[Problem statement] Report each line of the material below where the word "pyramid" can be found.

[Input records]
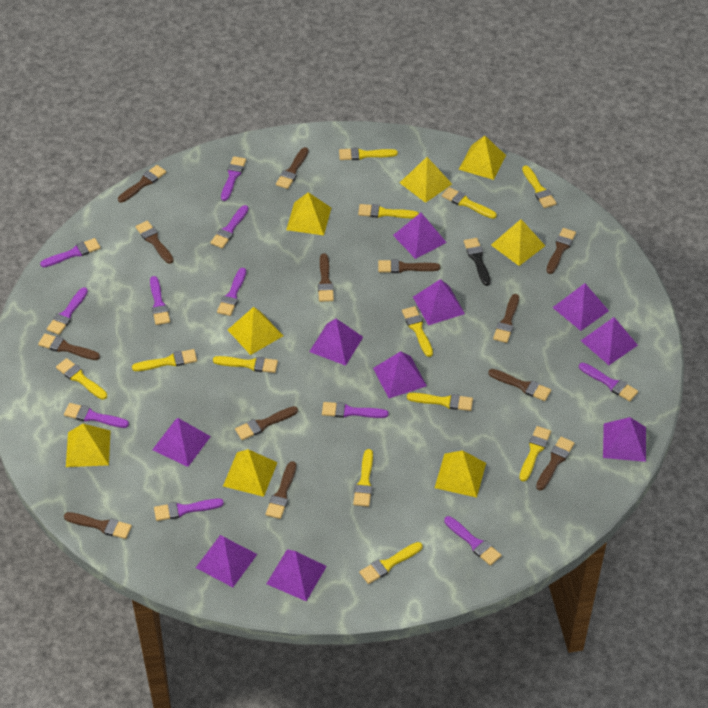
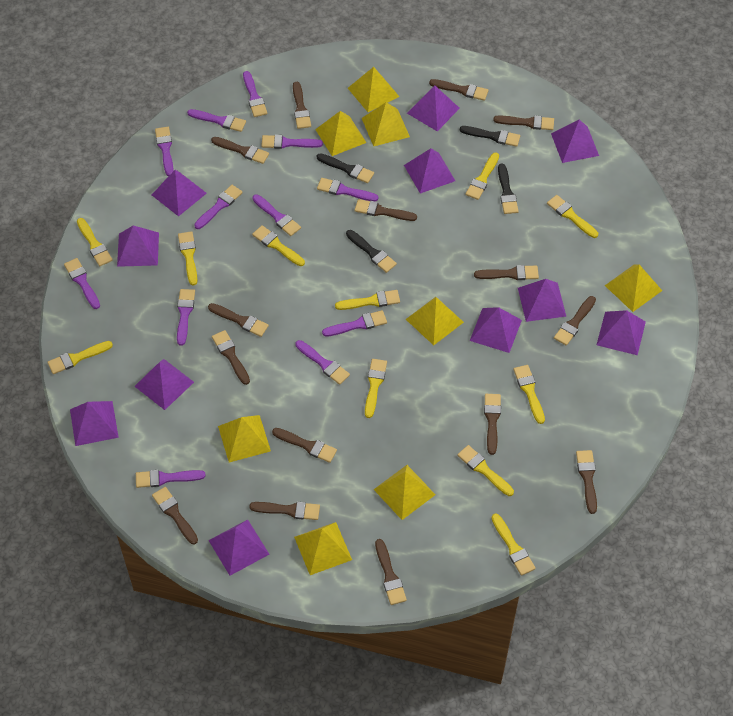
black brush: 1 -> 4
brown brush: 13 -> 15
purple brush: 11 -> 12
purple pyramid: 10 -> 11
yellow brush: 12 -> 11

--

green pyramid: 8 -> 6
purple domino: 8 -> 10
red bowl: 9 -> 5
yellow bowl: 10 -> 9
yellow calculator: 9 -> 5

[Written response]
purple pyramid: 10 -> 11
green pyramid: 8 -> 6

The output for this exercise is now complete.